[Dataset excerpts]
┌──

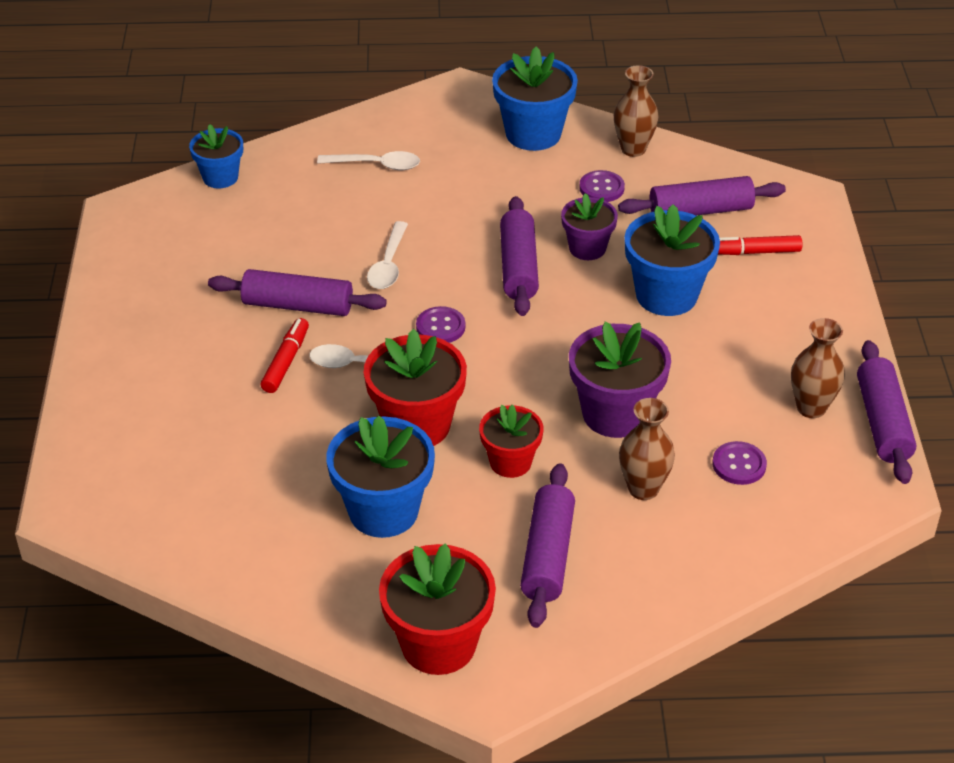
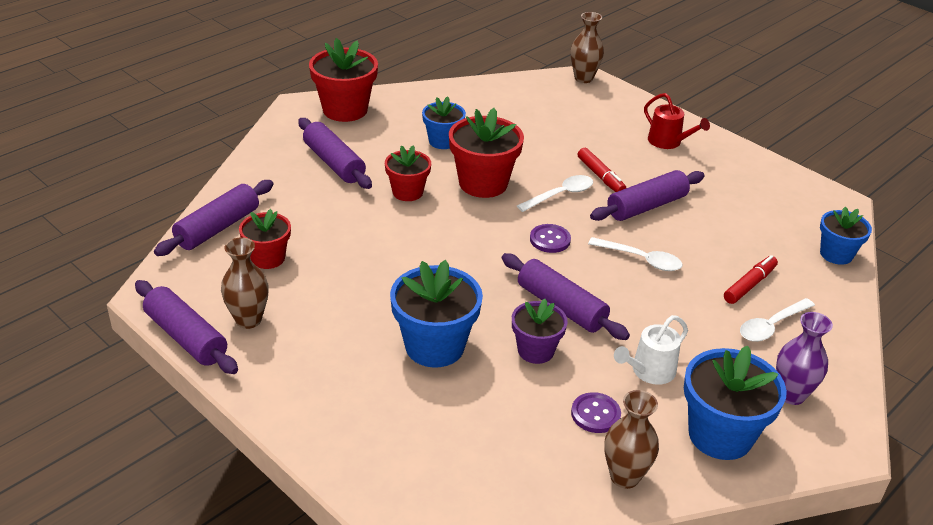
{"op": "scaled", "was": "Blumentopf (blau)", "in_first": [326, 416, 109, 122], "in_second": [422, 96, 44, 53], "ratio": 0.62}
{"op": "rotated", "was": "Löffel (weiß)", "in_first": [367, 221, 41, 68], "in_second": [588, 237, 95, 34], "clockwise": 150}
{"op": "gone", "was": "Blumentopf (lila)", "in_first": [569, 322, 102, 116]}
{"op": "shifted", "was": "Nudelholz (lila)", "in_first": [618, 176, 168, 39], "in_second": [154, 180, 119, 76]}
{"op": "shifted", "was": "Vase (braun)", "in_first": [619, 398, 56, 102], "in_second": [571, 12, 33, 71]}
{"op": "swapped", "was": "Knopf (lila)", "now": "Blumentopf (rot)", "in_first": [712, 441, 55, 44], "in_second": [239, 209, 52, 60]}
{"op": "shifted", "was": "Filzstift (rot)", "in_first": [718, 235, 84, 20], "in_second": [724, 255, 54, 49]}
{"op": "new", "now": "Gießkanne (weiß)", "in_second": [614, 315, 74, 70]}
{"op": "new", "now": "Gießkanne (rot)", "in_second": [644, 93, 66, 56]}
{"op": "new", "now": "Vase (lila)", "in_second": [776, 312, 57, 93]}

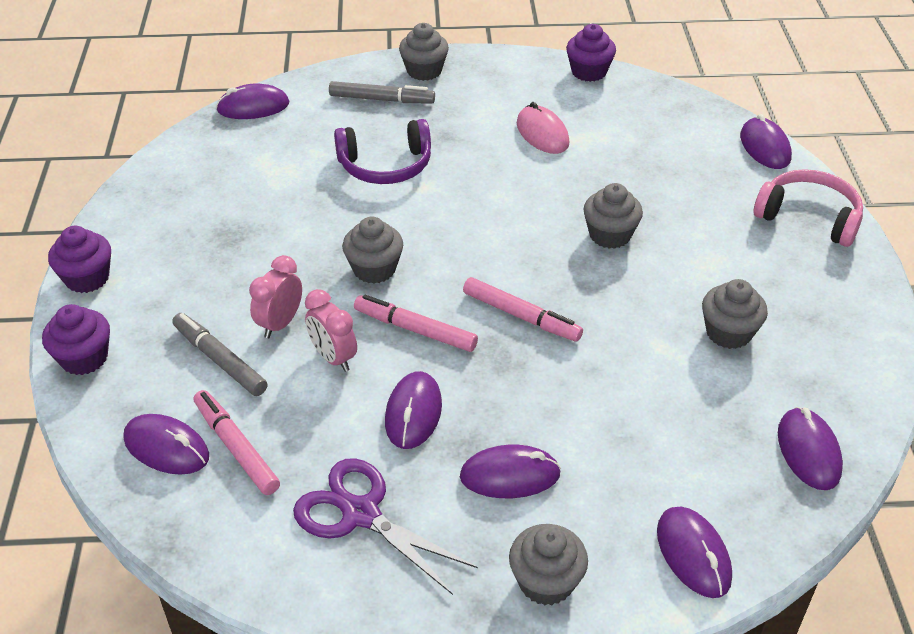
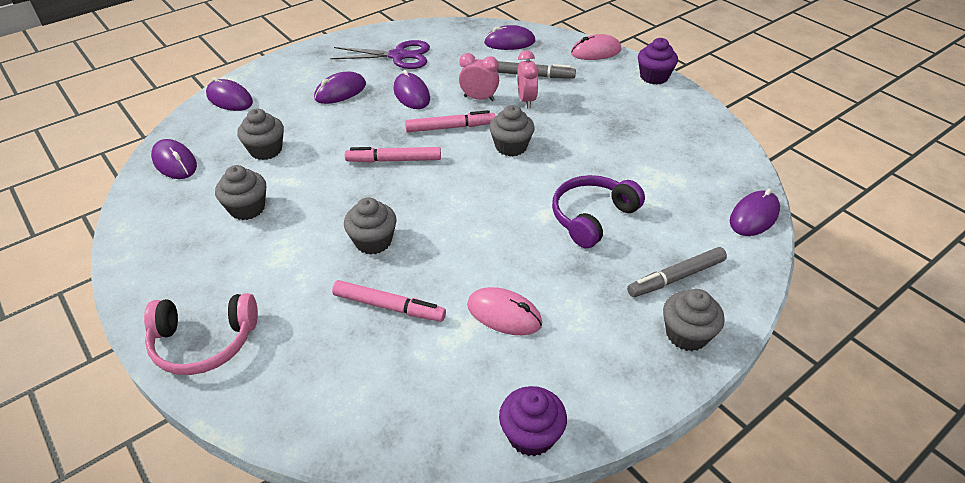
{"op": "swapped", "was": "Muffin (lila)", "now": "Computermaus (rosa)", "in_first": [42, 304, 68, 71], "in_second": [571, 34, 50, 26]}
{"op": "shifted", "was": "Filzstift (rosa)", "in_first": [194, 390, 86, 105], "in_second": [332, 280, 114, 42]}
{"op": "shifted", "was": "Muffin (grau)", "in_first": [509, 524, 79, 81], "in_second": [237, 109, 47, 51]}
{"op": "gone", "was": "Computermaus (lila)", "in_first": [740, 114, 52, 55]}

└──

◆ About this exercise:
Your task is to collect every line above that contains the word "lila".

◆ Response to the exercise:
{"op": "gone", "was": "Blumentopf (lila)", "in_first": [569, 322, 102, 116]}
{"op": "shifted", "was": "Nudelholz (lila)", "in_first": [618, 176, 168, 39], "in_second": [154, 180, 119, 76]}
{"op": "swapped", "was": "Knopf (lila)", "now": "Blumentopf (rot)", "in_first": [712, 441, 55, 44], "in_second": [239, 209, 52, 60]}
{"op": "new", "now": "Vase (lila)", "in_second": [776, 312, 57, 93]}
{"op": "swapped", "was": "Muffin (lila)", "now": "Computermaus (rosa)", "in_first": [42, 304, 68, 71], "in_second": [571, 34, 50, 26]}
{"op": "gone", "was": "Computermaus (lila)", "in_first": [740, 114, 52, 55]}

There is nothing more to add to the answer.